• [Task]:
Below are the records. List every line holding the word "moved".

[[ Supplied information, beginning ]]

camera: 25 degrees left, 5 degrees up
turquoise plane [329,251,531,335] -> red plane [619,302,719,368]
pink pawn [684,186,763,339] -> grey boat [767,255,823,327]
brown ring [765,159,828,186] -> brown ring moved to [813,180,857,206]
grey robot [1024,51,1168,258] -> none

[[ Supplied information, end ]]
[[ Supplied information, beginning ]]

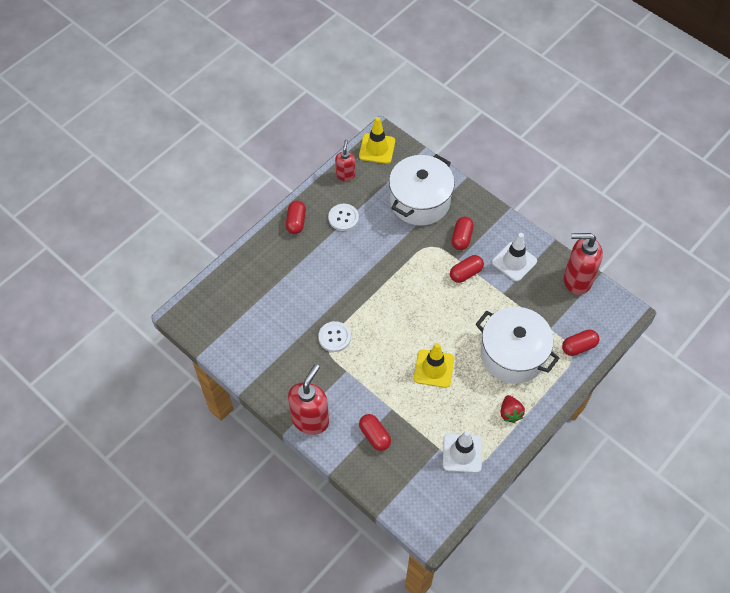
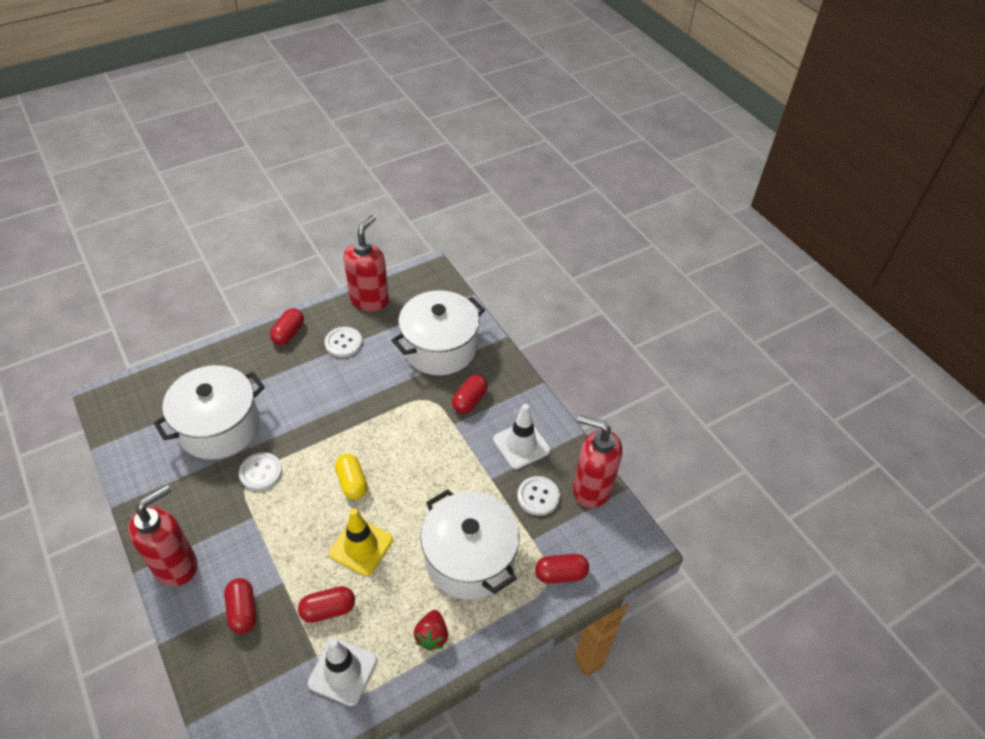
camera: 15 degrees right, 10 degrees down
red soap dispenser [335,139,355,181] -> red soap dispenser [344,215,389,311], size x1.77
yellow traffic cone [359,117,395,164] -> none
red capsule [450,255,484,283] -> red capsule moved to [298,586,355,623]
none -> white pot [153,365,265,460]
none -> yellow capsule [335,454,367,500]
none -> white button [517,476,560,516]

[[ Supplied information, end ]]
[[ Supplied information, beginning ]]

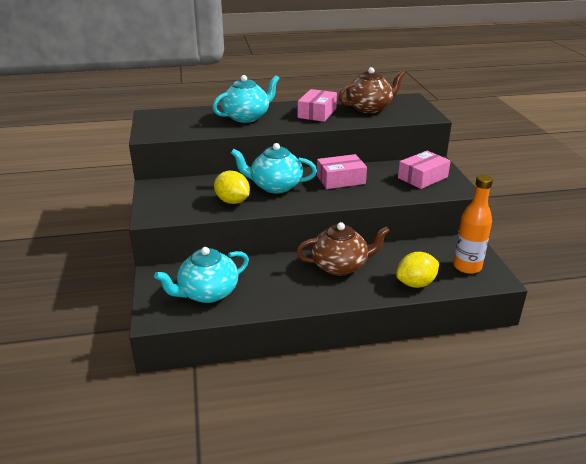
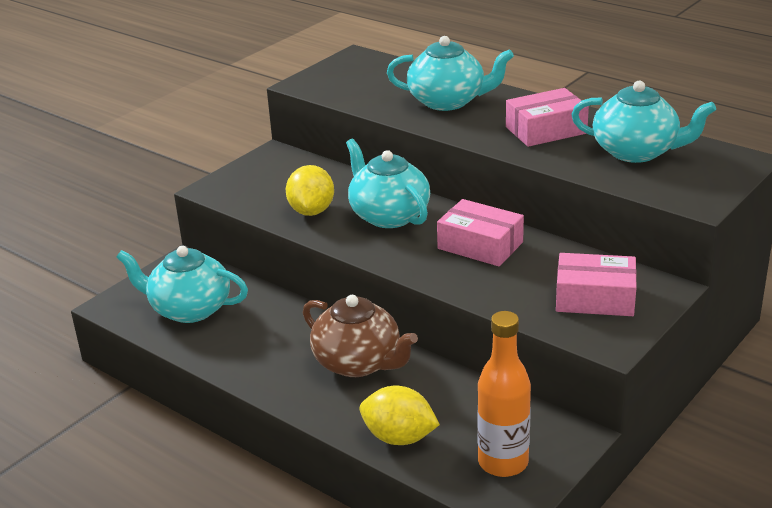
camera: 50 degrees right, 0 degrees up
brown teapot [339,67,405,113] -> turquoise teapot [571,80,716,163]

[[ Supplied information, end ]]

• [Output]:
brown ring [765,159,828,186] -> brown ring moved to [813,180,857,206]
red capsule [450,255,484,283] -> red capsule moved to [298,586,355,623]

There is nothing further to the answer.